## Objective:
Reproduce the records word for word, starting at the first line and ending at the line that contains "P: 01:30 -> 01:34", with both of those lines included.

## Material supplied:
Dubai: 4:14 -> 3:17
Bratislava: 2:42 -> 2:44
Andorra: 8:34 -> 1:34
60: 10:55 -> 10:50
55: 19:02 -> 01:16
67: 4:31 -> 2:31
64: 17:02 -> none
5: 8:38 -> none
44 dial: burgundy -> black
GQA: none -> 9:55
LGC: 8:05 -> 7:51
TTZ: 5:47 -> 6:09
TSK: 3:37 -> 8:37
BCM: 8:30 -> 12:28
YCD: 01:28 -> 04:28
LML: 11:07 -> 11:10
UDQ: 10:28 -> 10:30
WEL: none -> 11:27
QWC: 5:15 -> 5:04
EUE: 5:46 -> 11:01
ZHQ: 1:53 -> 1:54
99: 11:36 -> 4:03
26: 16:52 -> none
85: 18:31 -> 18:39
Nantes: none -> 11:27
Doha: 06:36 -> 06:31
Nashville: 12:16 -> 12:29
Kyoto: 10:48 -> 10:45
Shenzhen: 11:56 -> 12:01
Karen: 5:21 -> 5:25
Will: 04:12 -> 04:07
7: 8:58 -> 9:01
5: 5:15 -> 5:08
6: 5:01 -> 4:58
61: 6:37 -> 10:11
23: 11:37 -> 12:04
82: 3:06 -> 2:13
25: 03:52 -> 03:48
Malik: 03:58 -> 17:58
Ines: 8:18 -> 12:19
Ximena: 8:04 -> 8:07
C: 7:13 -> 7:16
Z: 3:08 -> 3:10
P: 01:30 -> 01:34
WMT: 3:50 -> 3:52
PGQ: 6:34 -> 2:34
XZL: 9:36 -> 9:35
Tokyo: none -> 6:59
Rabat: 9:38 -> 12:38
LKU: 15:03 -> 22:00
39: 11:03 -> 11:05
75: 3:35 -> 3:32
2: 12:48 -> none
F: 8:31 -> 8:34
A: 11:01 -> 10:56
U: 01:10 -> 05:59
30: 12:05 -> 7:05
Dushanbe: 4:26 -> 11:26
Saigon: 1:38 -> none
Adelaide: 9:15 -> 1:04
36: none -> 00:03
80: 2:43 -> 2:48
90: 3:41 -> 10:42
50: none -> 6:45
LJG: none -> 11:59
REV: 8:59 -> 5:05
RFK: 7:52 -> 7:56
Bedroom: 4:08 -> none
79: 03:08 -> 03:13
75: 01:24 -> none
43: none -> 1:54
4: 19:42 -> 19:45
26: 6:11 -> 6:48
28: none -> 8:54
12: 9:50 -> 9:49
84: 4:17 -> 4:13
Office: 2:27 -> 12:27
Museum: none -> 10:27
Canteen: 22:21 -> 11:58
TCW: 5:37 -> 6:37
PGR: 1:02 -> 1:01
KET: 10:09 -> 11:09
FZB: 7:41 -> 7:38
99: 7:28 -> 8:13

## Result for this exercise:
Dubai: 4:14 -> 3:17
Bratislava: 2:42 -> 2:44
Andorra: 8:34 -> 1:34
60: 10:55 -> 10:50
55: 19:02 -> 01:16
67: 4:31 -> 2:31
64: 17:02 -> none
5: 8:38 -> none
44 dial: burgundy -> black
GQA: none -> 9:55
LGC: 8:05 -> 7:51
TTZ: 5:47 -> 6:09
TSK: 3:37 -> 8:37
BCM: 8:30 -> 12:28
YCD: 01:28 -> 04:28
LML: 11:07 -> 11:10
UDQ: 10:28 -> 10:30
WEL: none -> 11:27
QWC: 5:15 -> 5:04
EUE: 5:46 -> 11:01
ZHQ: 1:53 -> 1:54
99: 11:36 -> 4:03
26: 16:52 -> none
85: 18:31 -> 18:39
Nantes: none -> 11:27
Doha: 06:36 -> 06:31
Nashville: 12:16 -> 12:29
Kyoto: 10:48 -> 10:45
Shenzhen: 11:56 -> 12:01
Karen: 5:21 -> 5:25
Will: 04:12 -> 04:07
7: 8:58 -> 9:01
5: 5:15 -> 5:08
6: 5:01 -> 4:58
61: 6:37 -> 10:11
23: 11:37 -> 12:04
82: 3:06 -> 2:13
25: 03:52 -> 03:48
Malik: 03:58 -> 17:58
Ines: 8:18 -> 12:19
Ximena: 8:04 -> 8:07
C: 7:13 -> 7:16
Z: 3:08 -> 3:10
P: 01:30 -> 01:34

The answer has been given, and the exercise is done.